Every picture should be left out, but the lines below must be repeated exactly.

─── SOURCE MATERIAL

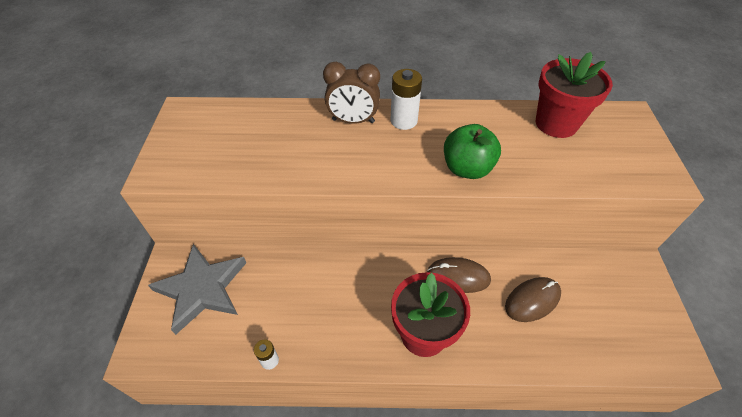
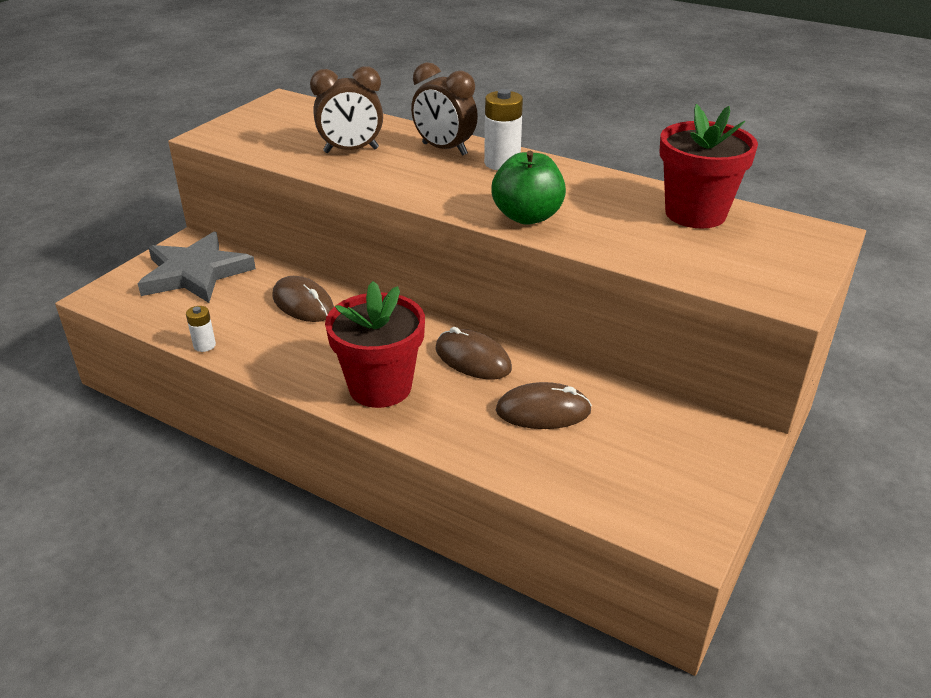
camera: 30 degrees right, 15 degrees down
(287, 148) = (351, 150): none -> brown clock
(309, 280) = (303, 303): none -> brown mouse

──────

* YOUR RESPONSE
camera: 30 degrees right, 15 degrees down
(287, 148) = (351, 150): none -> brown clock
(309, 280) = (303, 303): none -> brown mouse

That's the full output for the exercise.